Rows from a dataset
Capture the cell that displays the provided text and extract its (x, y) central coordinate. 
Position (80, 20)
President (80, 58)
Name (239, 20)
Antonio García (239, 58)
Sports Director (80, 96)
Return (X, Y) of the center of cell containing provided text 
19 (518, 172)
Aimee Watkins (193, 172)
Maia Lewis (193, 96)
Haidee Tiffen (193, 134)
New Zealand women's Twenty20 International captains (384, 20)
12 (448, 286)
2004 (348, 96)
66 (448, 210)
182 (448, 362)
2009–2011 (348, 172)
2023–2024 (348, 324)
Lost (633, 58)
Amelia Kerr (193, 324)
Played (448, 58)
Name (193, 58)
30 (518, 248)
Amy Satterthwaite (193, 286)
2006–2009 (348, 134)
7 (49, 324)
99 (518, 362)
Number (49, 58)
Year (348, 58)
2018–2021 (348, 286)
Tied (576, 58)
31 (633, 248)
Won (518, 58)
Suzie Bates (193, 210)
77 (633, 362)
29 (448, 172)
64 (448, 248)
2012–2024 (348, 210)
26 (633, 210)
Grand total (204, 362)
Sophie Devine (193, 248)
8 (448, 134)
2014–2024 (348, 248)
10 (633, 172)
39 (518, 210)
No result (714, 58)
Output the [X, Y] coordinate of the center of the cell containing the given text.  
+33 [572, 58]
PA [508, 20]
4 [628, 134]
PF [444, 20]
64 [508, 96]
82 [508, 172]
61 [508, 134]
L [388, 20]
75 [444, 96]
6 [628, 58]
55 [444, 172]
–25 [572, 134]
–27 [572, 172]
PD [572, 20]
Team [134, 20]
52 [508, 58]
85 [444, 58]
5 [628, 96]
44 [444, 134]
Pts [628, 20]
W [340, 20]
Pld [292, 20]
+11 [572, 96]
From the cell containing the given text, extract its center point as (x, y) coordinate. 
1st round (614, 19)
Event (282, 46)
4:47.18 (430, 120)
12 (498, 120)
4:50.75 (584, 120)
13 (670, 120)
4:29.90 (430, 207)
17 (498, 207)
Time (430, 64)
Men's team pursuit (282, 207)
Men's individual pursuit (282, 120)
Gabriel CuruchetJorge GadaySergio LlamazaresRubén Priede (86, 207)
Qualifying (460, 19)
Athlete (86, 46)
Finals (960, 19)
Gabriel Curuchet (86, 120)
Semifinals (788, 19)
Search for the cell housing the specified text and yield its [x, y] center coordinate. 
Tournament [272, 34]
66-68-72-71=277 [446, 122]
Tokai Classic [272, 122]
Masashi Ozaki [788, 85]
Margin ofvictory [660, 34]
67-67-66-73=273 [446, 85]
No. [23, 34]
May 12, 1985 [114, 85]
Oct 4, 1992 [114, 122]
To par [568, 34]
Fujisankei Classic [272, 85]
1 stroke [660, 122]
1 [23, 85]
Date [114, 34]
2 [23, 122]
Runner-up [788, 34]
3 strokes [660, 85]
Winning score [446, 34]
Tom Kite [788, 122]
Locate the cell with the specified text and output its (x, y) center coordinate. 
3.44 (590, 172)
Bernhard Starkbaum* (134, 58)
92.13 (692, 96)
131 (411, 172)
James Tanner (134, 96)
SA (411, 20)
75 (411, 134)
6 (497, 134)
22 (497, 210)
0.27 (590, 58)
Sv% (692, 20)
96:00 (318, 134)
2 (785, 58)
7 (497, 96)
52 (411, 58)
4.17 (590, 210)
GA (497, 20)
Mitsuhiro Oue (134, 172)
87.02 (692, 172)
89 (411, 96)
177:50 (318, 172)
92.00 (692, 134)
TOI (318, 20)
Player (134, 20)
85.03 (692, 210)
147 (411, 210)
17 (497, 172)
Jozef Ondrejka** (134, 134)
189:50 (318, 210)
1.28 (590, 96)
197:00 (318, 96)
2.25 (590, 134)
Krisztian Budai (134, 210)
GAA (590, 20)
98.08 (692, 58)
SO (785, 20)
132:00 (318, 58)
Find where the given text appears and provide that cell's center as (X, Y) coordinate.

◆ Exercise task:
Copy every line of the records above word for word. Keep each character and the line order unchanged.

◆ Correct result:
Capture the cell that displays the provided text and extract its (x, y) central coordinate. 
Position (80, 20)
President (80, 58)
Name (239, 20)
Antonio García (239, 58)
Sports Director (80, 96)
Return (X, Y) of the center of cell containing provided text 
19 (518, 172)
Aimee Watkins (193, 172)
Maia Lewis (193, 96)
Haidee Tiffen (193, 134)
New Zealand women's Twenty20 International captains (384, 20)
12 (448, 286)
2004 (348, 96)
66 (448, 210)
182 (448, 362)
2009–2011 (348, 172)
2023–2024 (348, 324)
Lost (633, 58)
Amelia Kerr (193, 324)
Played (448, 58)
Name (193, 58)
30 (518, 248)
Amy Satterthwaite (193, 286)
2006–2009 (348, 134)
7 (49, 324)
99 (518, 362)
Number (49, 58)
Year (348, 58)
2018–2021 (348, 286)
Tied (576, 58)
31 (633, 248)
Won (518, 58)
Suzie Bates (193, 210)
77 (633, 362)
29 (448, 172)
64 (448, 248)
2012–2024 (348, 210)
26 (633, 210)
Grand total (204, 362)
Sophie Devine (193, 248)
8 (448, 134)
2014–2024 (348, 248)
10 (633, 172)
39 (518, 210)
No result (714, 58)
Output the [X, Y] coordinate of the center of the cell containing the given text.  
+33 [572, 58]
PA [508, 20]
4 [628, 134]
PF [444, 20]
64 [508, 96]
82 [508, 172]
61 [508, 134]
L [388, 20]
75 [444, 96]
6 [628, 58]
55 [444, 172]
–25 [572, 134]
–27 [572, 172]
PD [572, 20]
Team [134, 20]
52 [508, 58]
85 [444, 58]
5 [628, 96]
44 [444, 134]
Pts [628, 20]
W [340, 20]
Pld [292, 20]
+11 [572, 96]
From the cell containing the given text, extract its center point as (x, y) coordinate. 
1st round (614, 19)
Event (282, 46)
4:47.18 (430, 120)
12 (498, 120)
4:50.75 (584, 120)
13 (670, 120)
4:29.90 (430, 207)
17 (498, 207)
Time (430, 64)
Men's team pursuit (282, 207)
Men's individual pursuit (282, 120)
Gabriel CuruchetJorge GadaySergio LlamazaresRubén Priede (86, 207)
Qualifying (460, 19)
Athlete (86, 46)
Finals (960, 19)
Gabriel Curuchet (86, 120)
Semifinals (788, 19)
Search for the cell housing the specified text and yield its [x, y] center coordinate. 
Tournament [272, 34]
66-68-72-71=277 [446, 122]
Tokai Classic [272, 122]
Masashi Ozaki [788, 85]
Margin ofvictory [660, 34]
67-67-66-73=273 [446, 85]
No. [23, 34]
May 12, 1985 [114, 85]
Oct 4, 1992 [114, 122]
To par [568, 34]
Fujisankei Classic [272, 85]
1 stroke [660, 122]
1 [23, 85]
Date [114, 34]
2 [23, 122]
Runner-up [788, 34]
3 strokes [660, 85]
Winning score [446, 34]
Tom Kite [788, 122]
Locate the cell with the specified text and output its (x, y) center coordinate. 
3.44 (590, 172)
Bernhard Starkbaum* (134, 58)
92.13 (692, 96)
131 (411, 172)
James Tanner (134, 96)
SA (411, 20)
75 (411, 134)
6 (497, 134)
22 (497, 210)
0.27 (590, 58)
Sv% (692, 20)
96:00 (318, 134)
2 (785, 58)
7 (497, 96)
52 (411, 58)
4.17 (590, 210)
GA (497, 20)
Mitsuhiro Oue (134, 172)
87.02 (692, 172)
89 (411, 96)
177:50 (318, 172)
92.00 (692, 134)
TOI (318, 20)
Player (134, 20)
85.03 (692, 210)
147 (411, 210)
17 (497, 172)
Jozef Ondrejka** (134, 134)
189:50 (318, 210)
1.28 (590, 96)
197:00 (318, 96)
2.25 (590, 134)
Krisztian Budai (134, 210)
GAA (590, 20)
98.08 (692, 58)
SO (785, 20)
132:00 (318, 58)
Find where the given text appears and provide that cell's center as (X, Y) coordinate.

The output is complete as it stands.